# Aim of the exercise:
Each line of the data must be given back verbatim, with pictures removed.

Coordinate-based object records
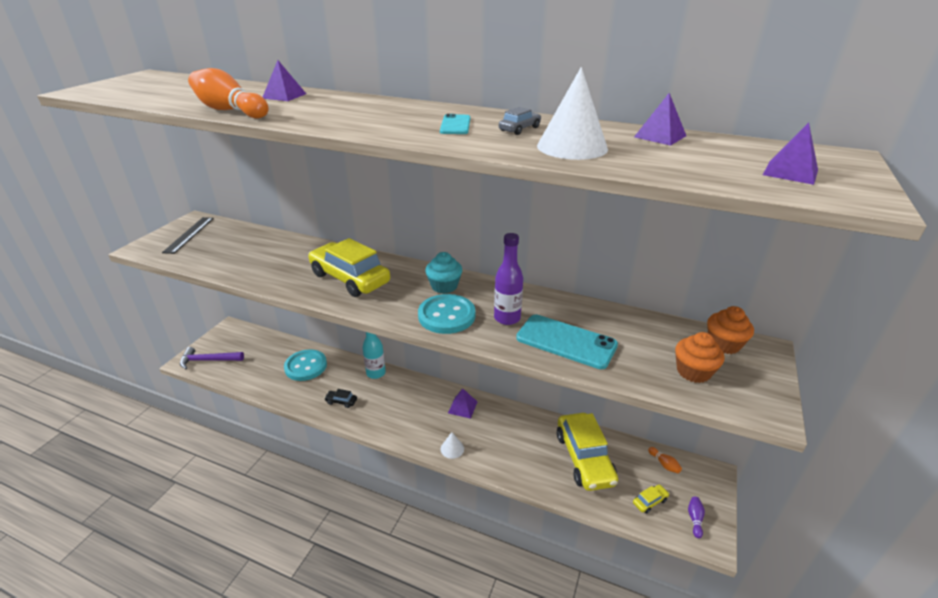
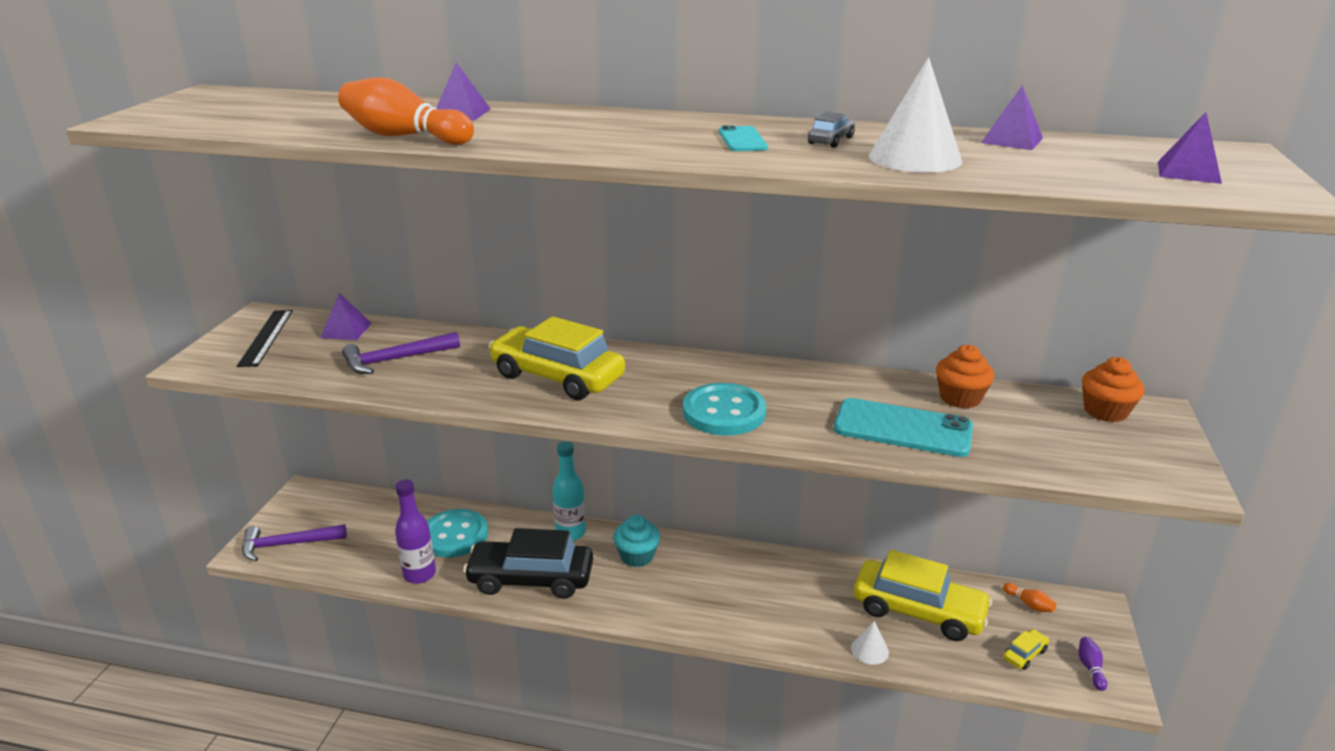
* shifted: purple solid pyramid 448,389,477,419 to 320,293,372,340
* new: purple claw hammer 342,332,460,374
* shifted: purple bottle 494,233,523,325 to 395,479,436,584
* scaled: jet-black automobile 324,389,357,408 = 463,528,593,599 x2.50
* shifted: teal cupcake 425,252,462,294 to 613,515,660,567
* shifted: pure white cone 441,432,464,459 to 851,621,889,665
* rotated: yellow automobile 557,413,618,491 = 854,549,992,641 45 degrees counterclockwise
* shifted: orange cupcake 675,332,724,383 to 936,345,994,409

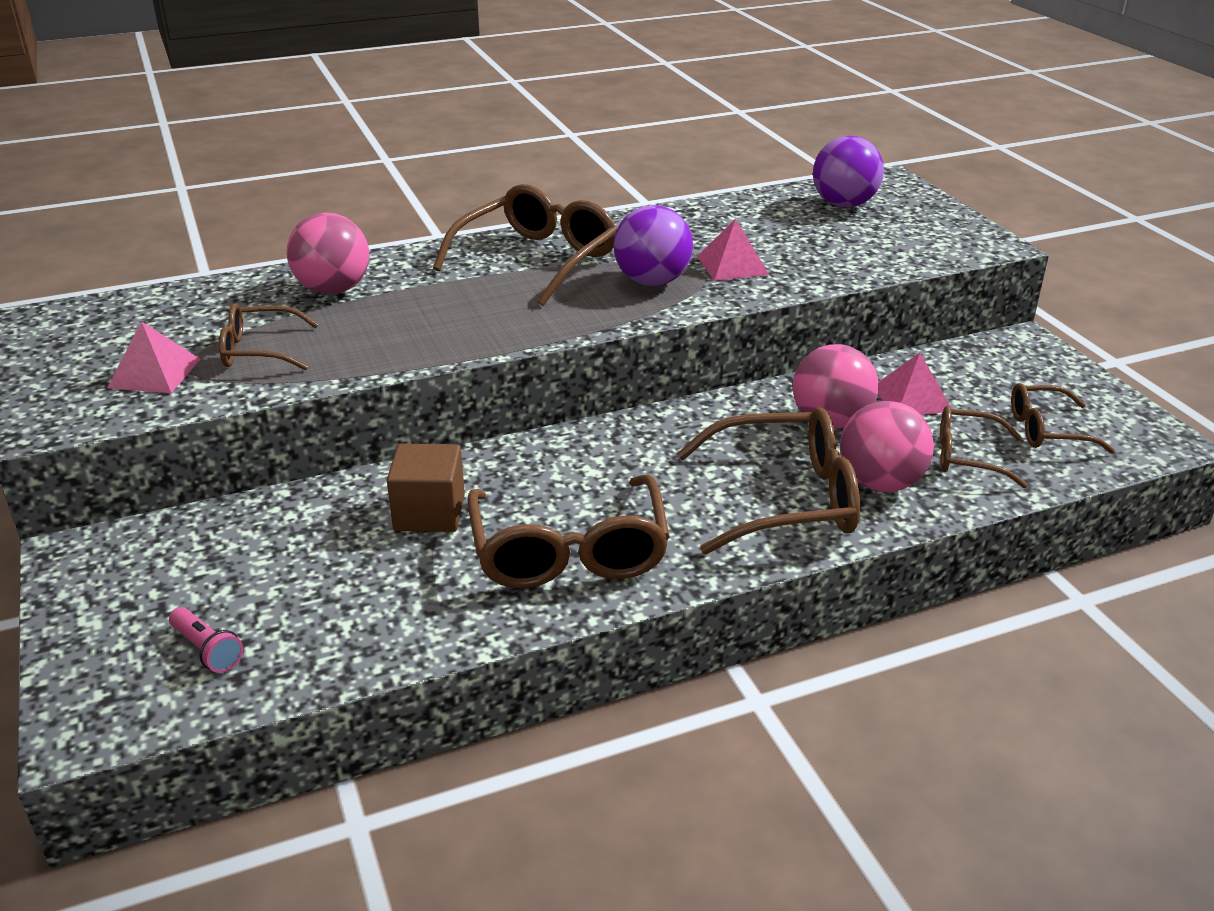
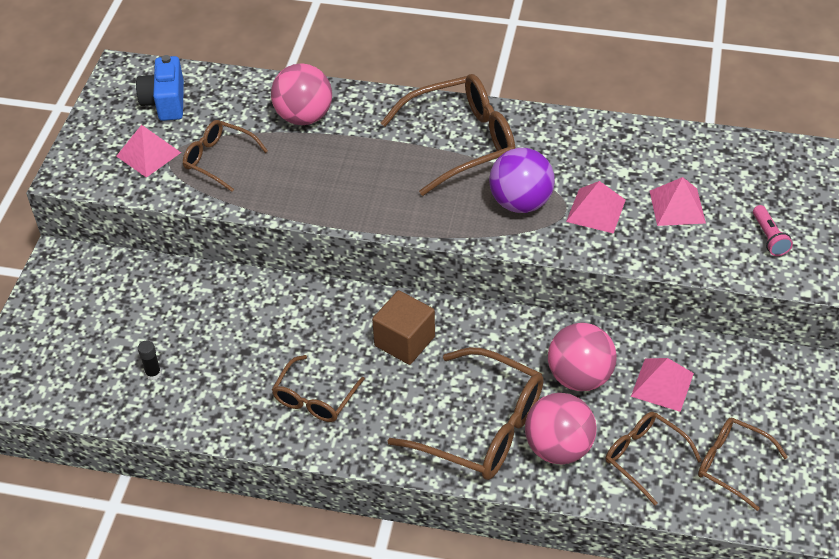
* new: royal blue camera 136,55,184,121
* new: jet-black stick of glue 138,340,161,380
* scaled: brown glasses 467,475,670,588 = 272,355,365,422 x0.58
* shifted: brown solid cube 387,443,465,532 to 372,290,435,365
* new: rose-pink solid pyramid 650,177,706,226
* shifted: rose-pink flashlight 169,607,243,673 to 753,205,793,256
* gone: purple sphere 813,136,884,207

# Answer for this exercise:
* shifted: purple solid pyramid 448,389,477,419 to 320,293,372,340
* new: purple claw hammer 342,332,460,374
* shifted: purple bottle 494,233,523,325 to 395,479,436,584
* scaled: jet-black automobile 324,389,357,408 = 463,528,593,599 x2.50
* shifted: teal cupcake 425,252,462,294 to 613,515,660,567
* shifted: pure white cone 441,432,464,459 to 851,621,889,665
* rotated: yellow automobile 557,413,618,491 = 854,549,992,641 45 degrees counterclockwise
* shifted: orange cupcake 675,332,724,383 to 936,345,994,409

* new: royal blue camera 136,55,184,121
* new: jet-black stick of glue 138,340,161,380
* scaled: brown glasses 467,475,670,588 = 272,355,365,422 x0.58
* shifted: brown solid cube 387,443,465,532 to 372,290,435,365
* new: rose-pink solid pyramid 650,177,706,226
* shifted: rose-pink flashlight 169,607,243,673 to 753,205,793,256
* gone: purple sphere 813,136,884,207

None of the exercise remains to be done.